#### Records to use:
☆ ☆ ☆ ☆ ☆

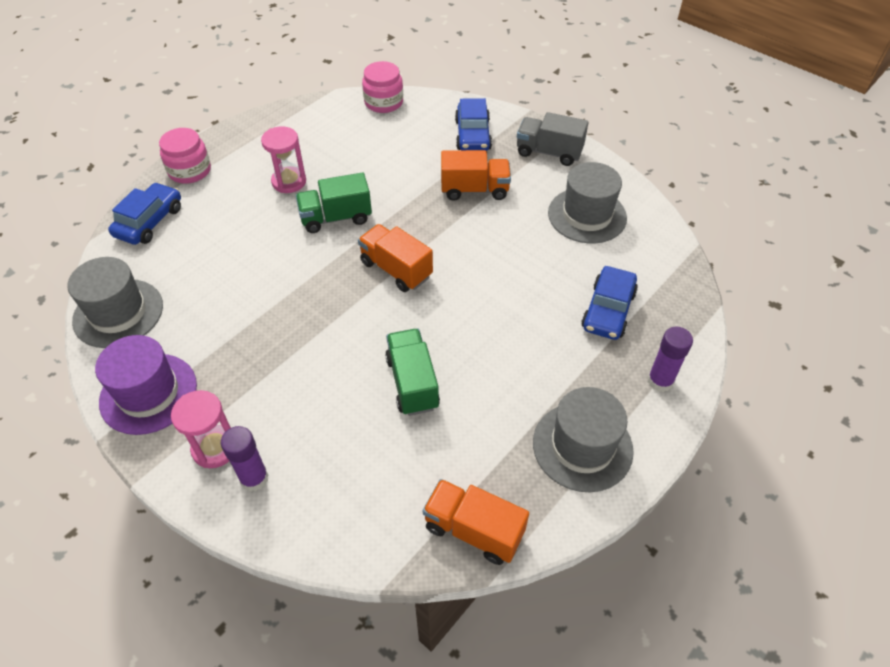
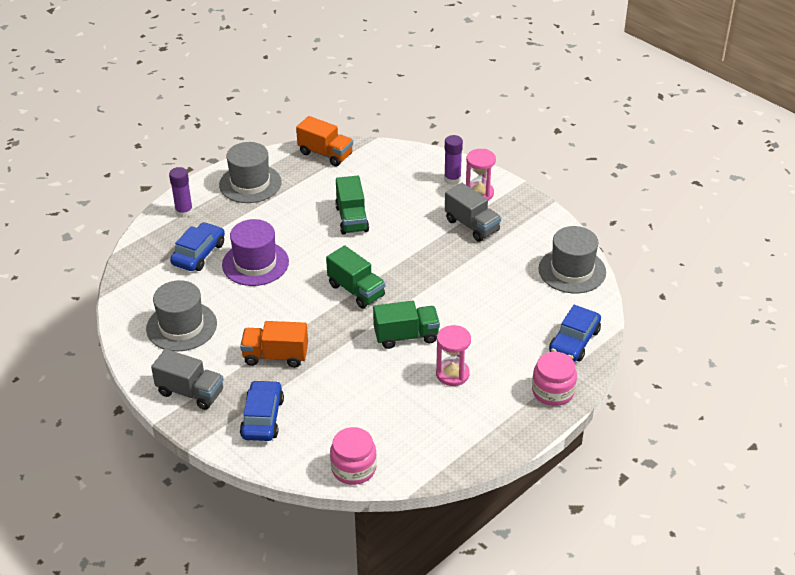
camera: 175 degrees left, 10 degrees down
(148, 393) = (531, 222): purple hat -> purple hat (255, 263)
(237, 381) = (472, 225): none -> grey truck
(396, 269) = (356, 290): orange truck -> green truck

☆ ☆ ☆ ☆ ☆

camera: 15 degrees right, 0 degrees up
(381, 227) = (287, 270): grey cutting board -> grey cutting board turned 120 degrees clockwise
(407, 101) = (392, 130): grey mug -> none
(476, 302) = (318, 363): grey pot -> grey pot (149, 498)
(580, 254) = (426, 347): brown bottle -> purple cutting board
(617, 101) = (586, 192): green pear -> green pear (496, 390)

☆ ☆ ☆ ☆ ☆

#### Your assignment:
If a line in the records contains the word "none", copy it.

#### Answer box:
(237, 381) = (472, 225): none -> grey truck
(407, 101) = (392, 130): grey mug -> none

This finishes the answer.